(Change listing data)
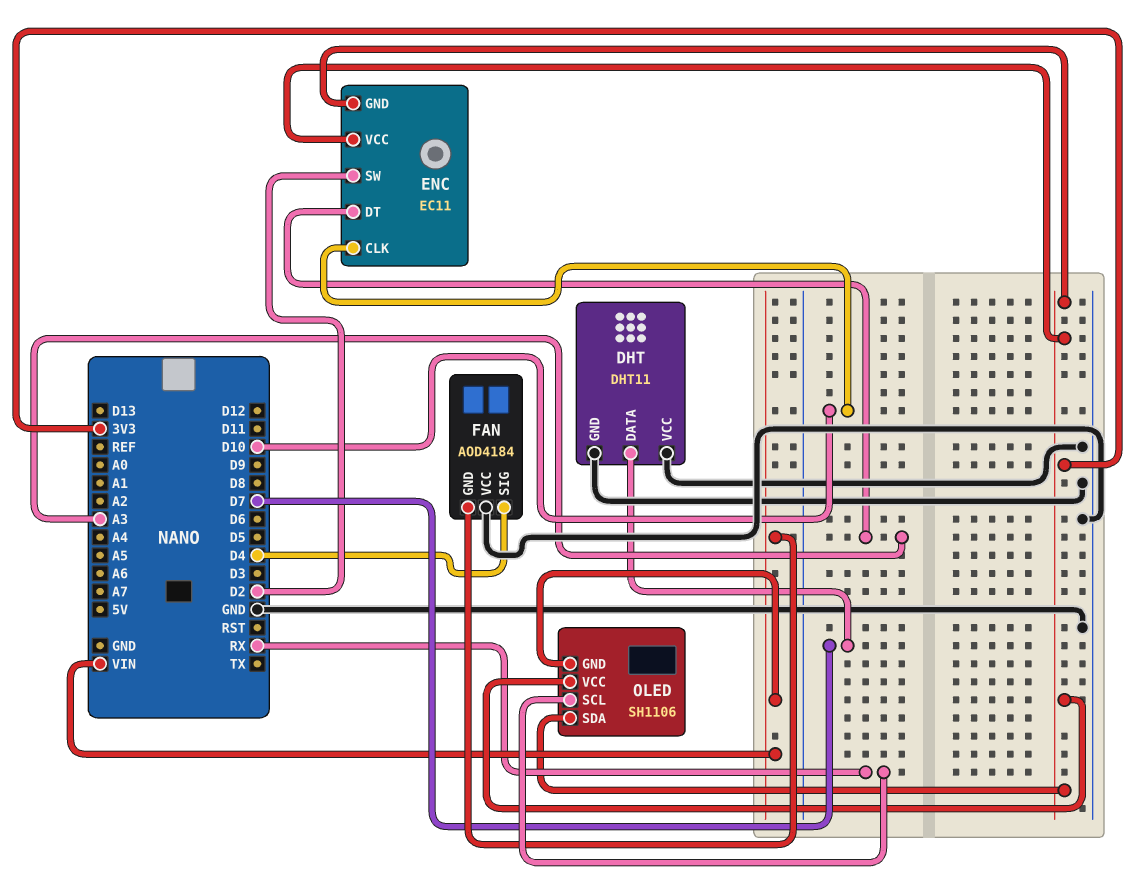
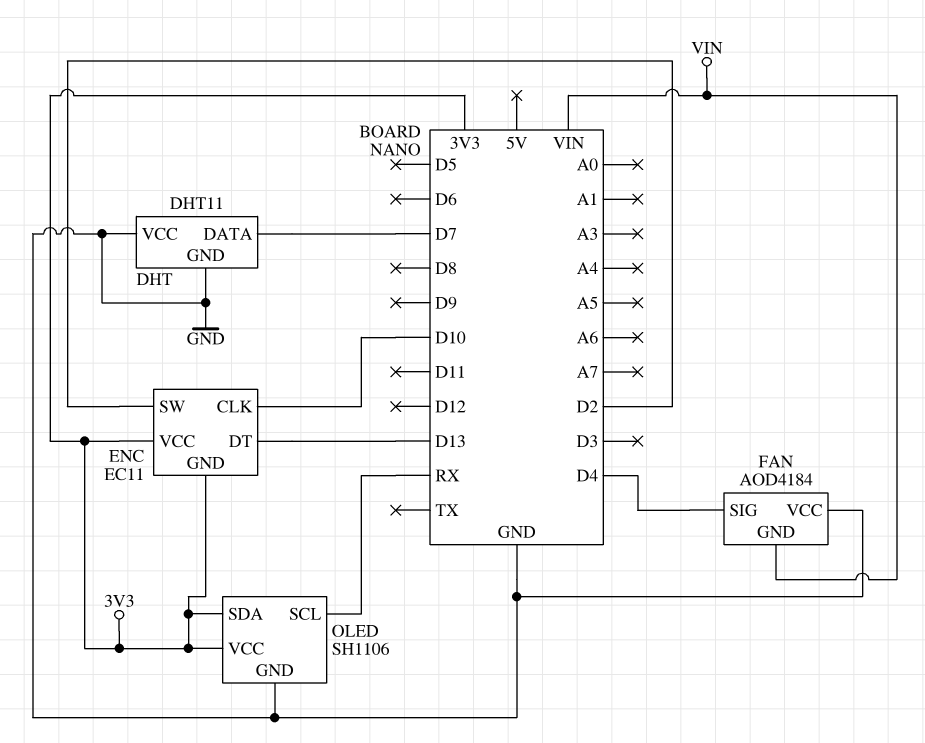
ENC pin DT: A3 -> D13
OLED pin GND: VIN -> GND

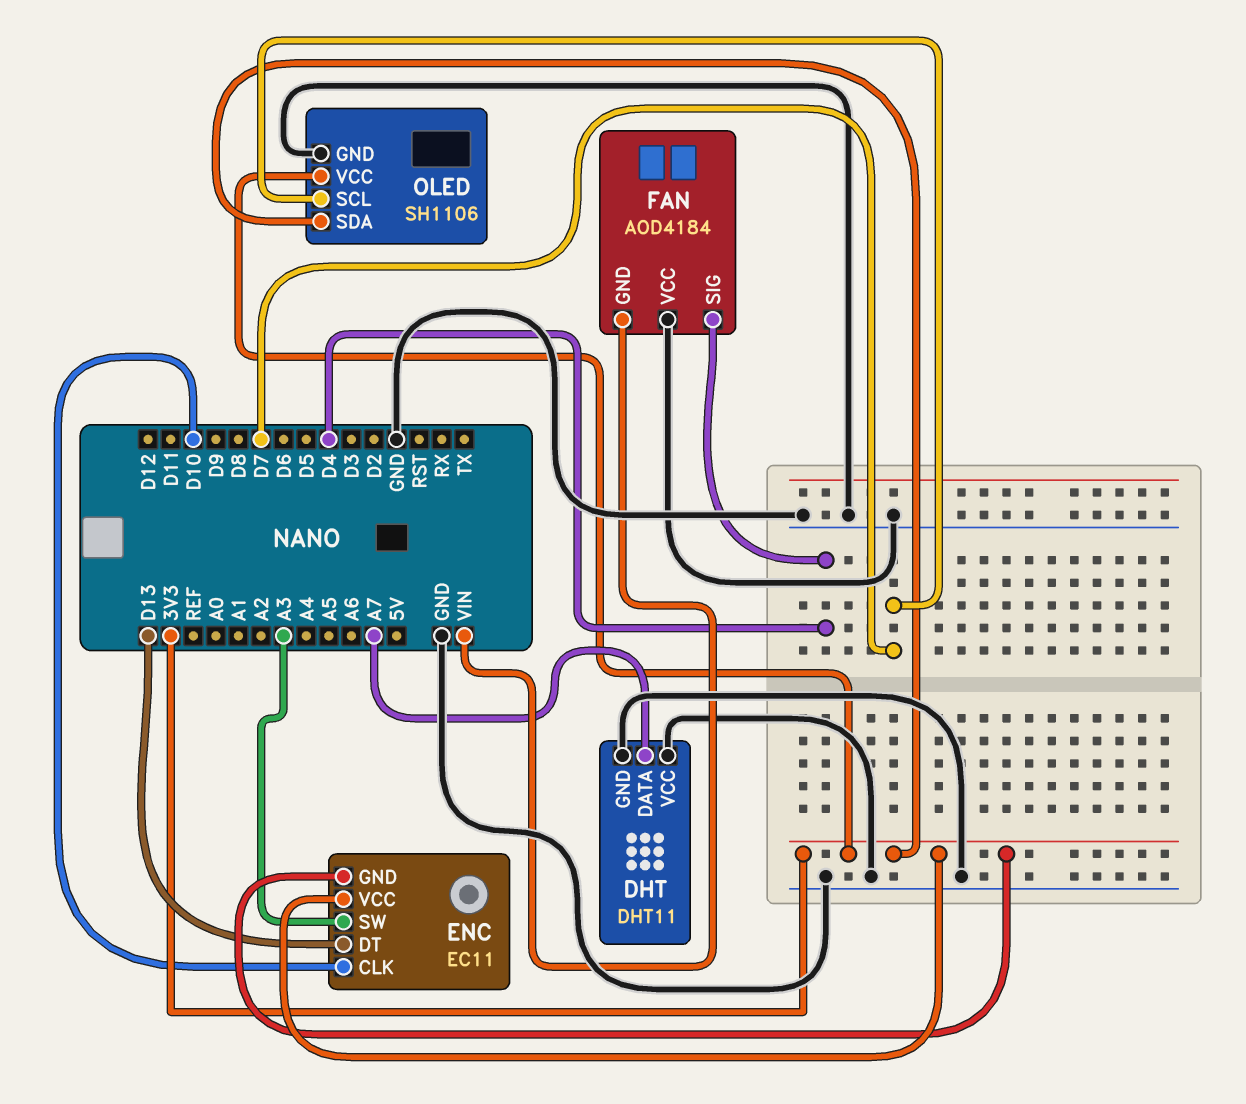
DHT pin DATA: D7 -> A7
ENC pin SW: D2 -> A3
OLED pin SCL: RX -> D7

> WHAT TO WORK ON
Your task is to gather all lines from the entries above that hold the word "OLED".

> EXERCISE OUTPUT
OLED pin GND: VIN -> GND
OLED pin SCL: RX -> D7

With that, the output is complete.